[Spatial reasoning data]
####

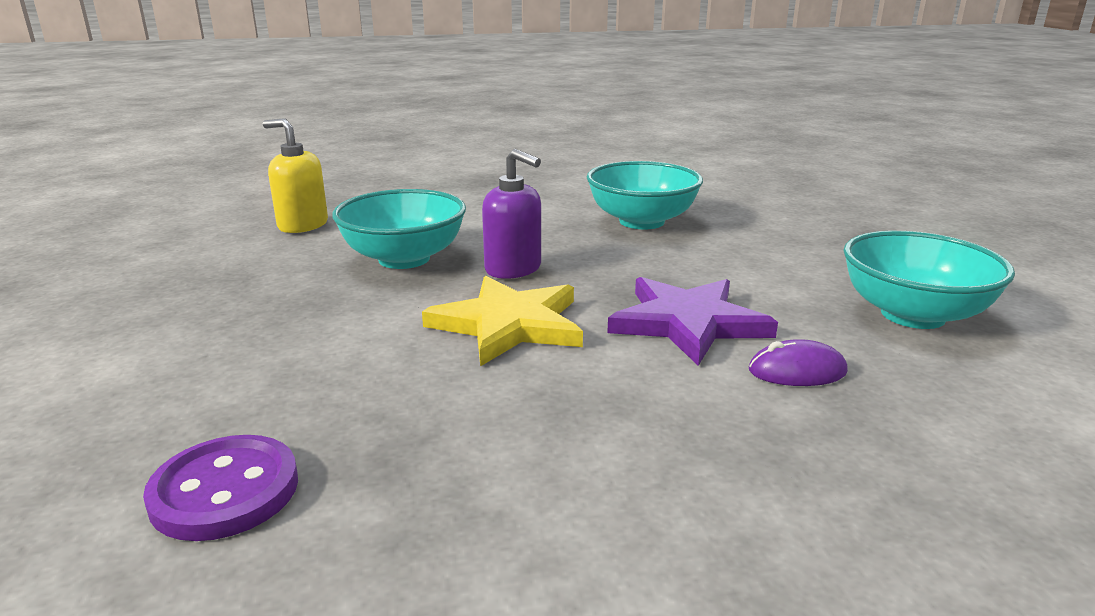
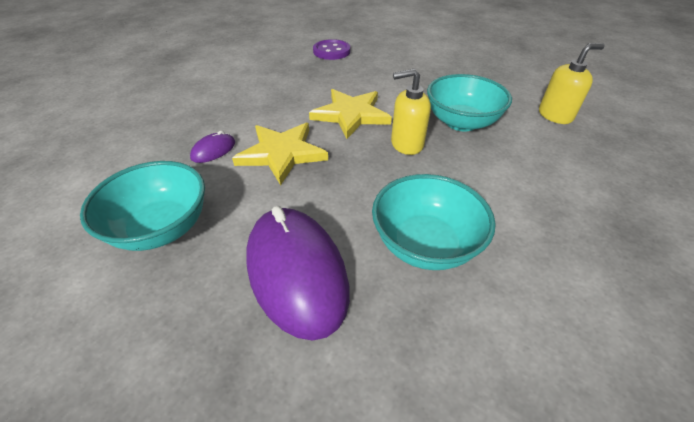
camera: 135 degrees right, 20 degrees up
purple soap dispenser [482,149,541,279] -> yellow soap dispenser [391,69,431,155]
purple star [607,277,778,366] -> yellow star [232,123,328,185]
none -> purple mouse [246,206,350,341]

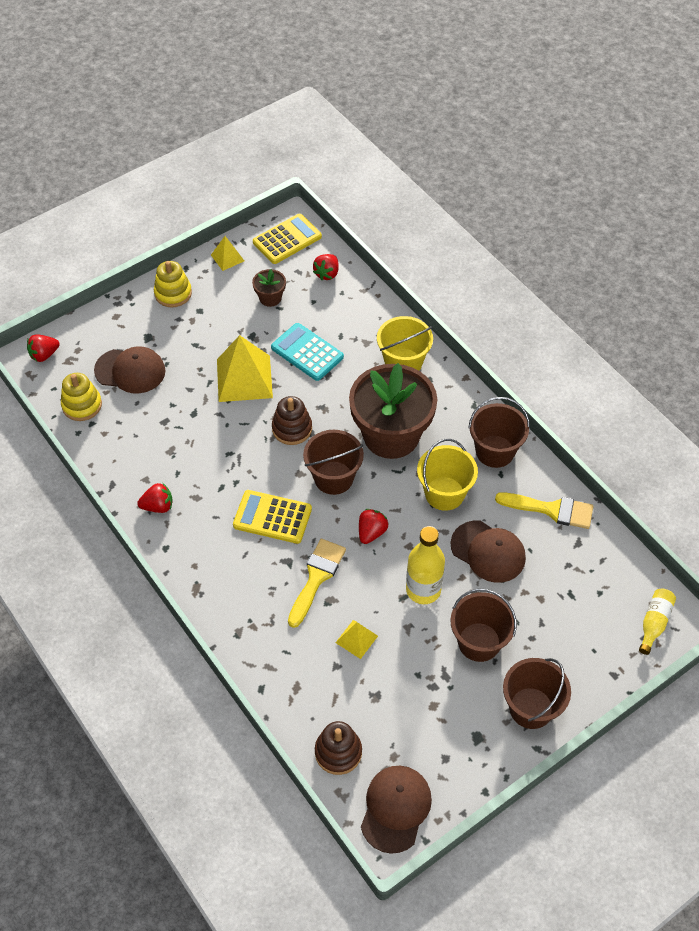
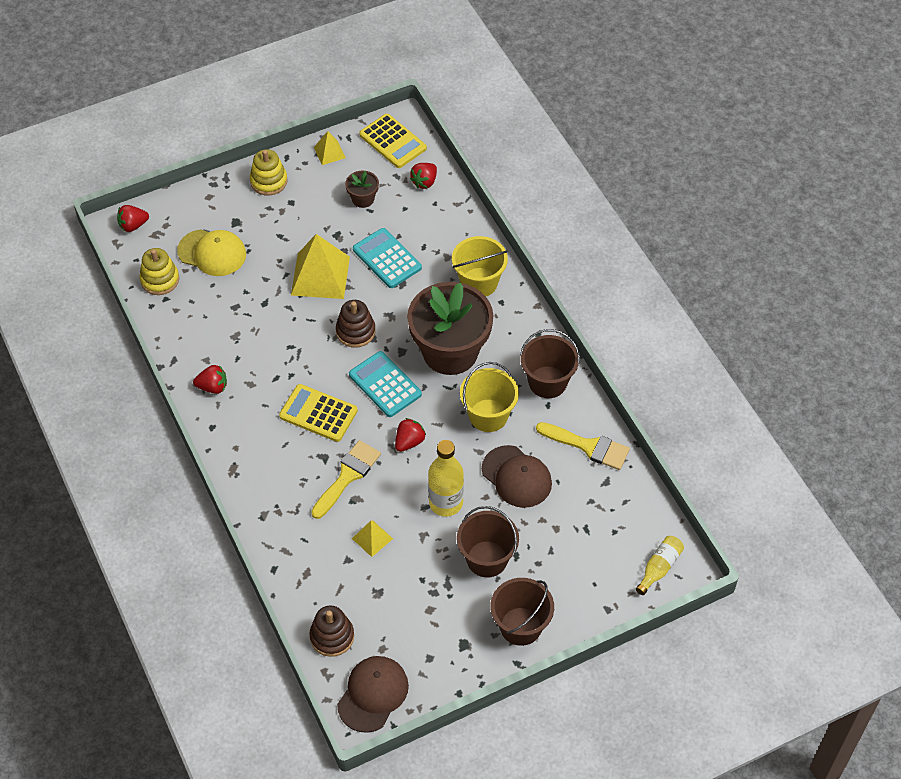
camera: 10 degrees right, 0 degrees up
brown cap [94,346,166,394] -> yellow cap [177,229,246,276]
yellow calculator [253,214,322,264] -> yellow calculator turned 75 degrees clockwise [359,114,427,168]
brown bucket [303,430,364,495] -> turquoise calculator [349,351,422,417]

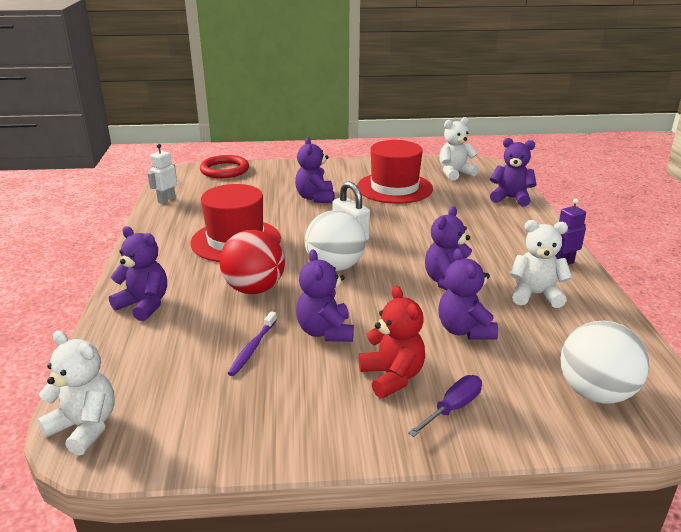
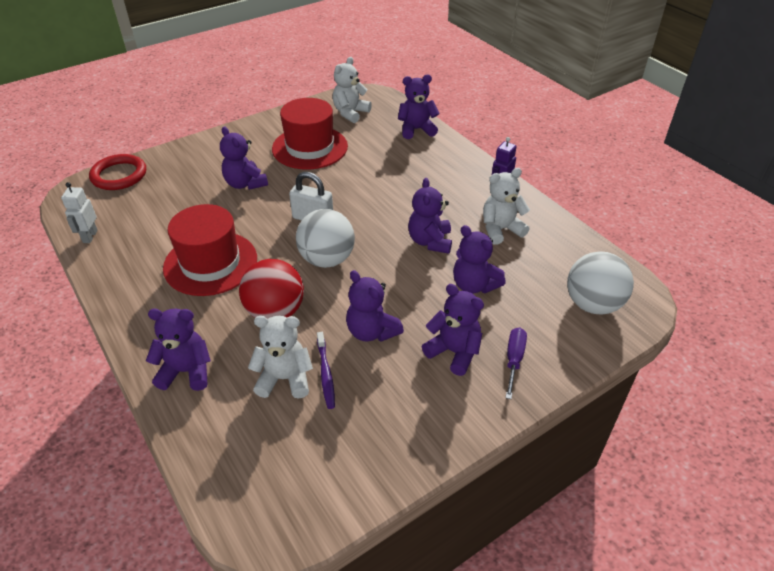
camera: 30 degrees left, 15 degrees up
white teddy bear [37,331,115,455] -> white teddy bear moved to [248,316,313,399]
red teddy bear [359,286,425,398] -> purple teddy bear [422,284,484,376]

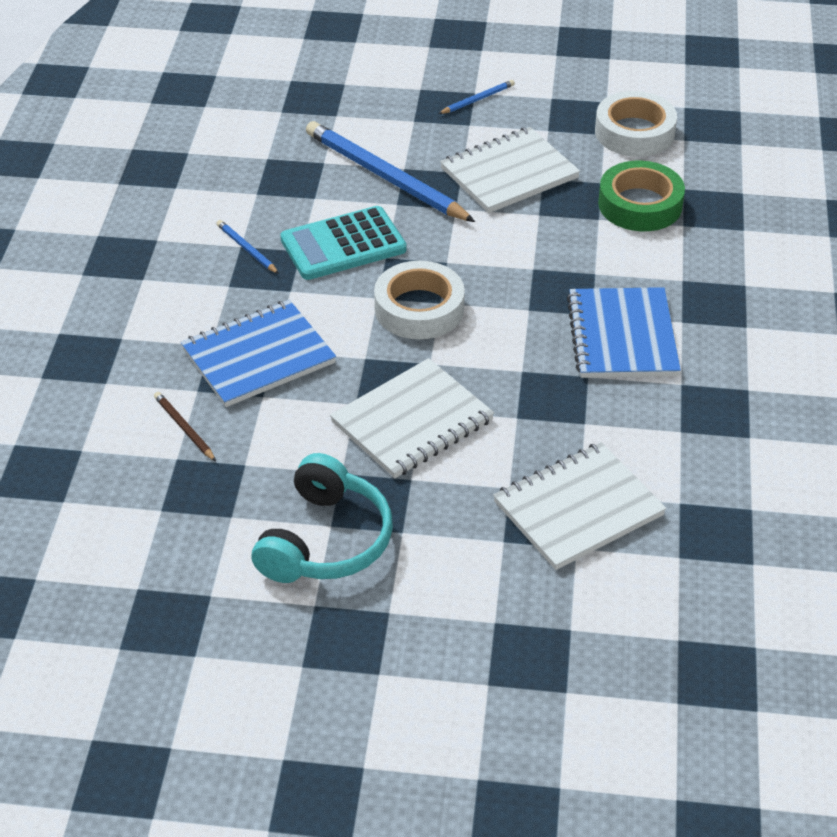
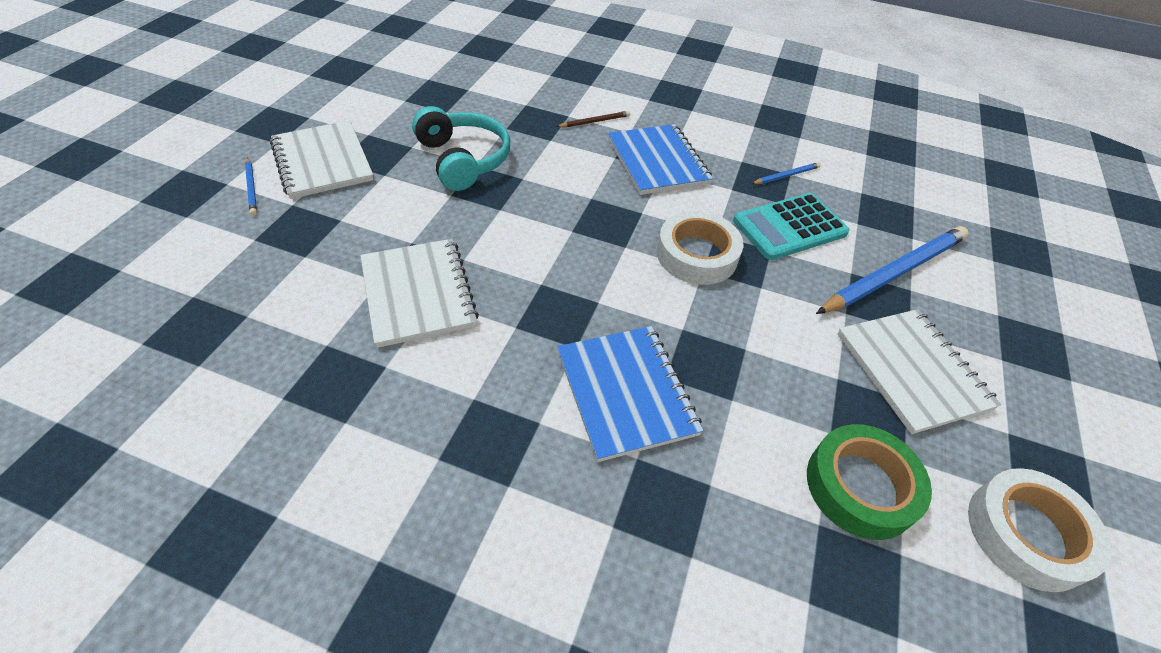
camera: 100 degrees right, 5 degrees up
turquoise headphones [252,453,393,583] -> turquoise headphones turned 150 degrees counterclockwise [412,106,510,191]
turquoise calculator [280,206,407,280] -> turquoise calculator turned 105 degrees counterclockwise [733,193,850,260]
white notebook [330,358,494,478] -> white notebook moved to [270,120,374,199]
blue pencil [438,80,515,114] -> blue pencil moved to [245,158,257,216]
blue notebook [567,287,681,378] -> blue notebook turned 60 degrees clockwise [557,326,703,462]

####

#### What you need to do
Word for word, reproduce all of the entries above and omit the pictures.

#### Reply to the task
camera: 135 degrees right, 20 degrees up
purple soap dispenser [482,149,541,279] -> yellow soap dispenser [391,69,431,155]
purple star [607,277,778,366] -> yellow star [232,123,328,185]
none -> purple mouse [246,206,350,341]

camera: 10 degrees right, 0 degrees up
brown cap [94,346,166,394] -> yellow cap [177,229,246,276]
yellow calculator [253,214,322,264] -> yellow calculator turned 75 degrees clockwise [359,114,427,168]
brown bucket [303,430,364,495] -> turquoise calculator [349,351,422,417]

camera: 30 degrees left, 15 degrees up
white teddy bear [37,331,115,455] -> white teddy bear moved to [248,316,313,399]
red teddy bear [359,286,425,398] -> purple teddy bear [422,284,484,376]

camera: 100 degrees right, 5 degrees up
turquoise headphones [252,453,393,583] -> turquoise headphones turned 150 degrees counterclockwise [412,106,510,191]
turquoise calculator [280,206,407,280] -> turquoise calculator turned 105 degrees counterclockwise [733,193,850,260]
white notebook [330,358,494,478] -> white notebook moved to [270,120,374,199]
blue pencil [438,80,515,114] -> blue pencil moved to [245,158,257,216]
blue notebook [567,287,681,378] -> blue notebook turned 60 degrees clockwise [557,326,703,462]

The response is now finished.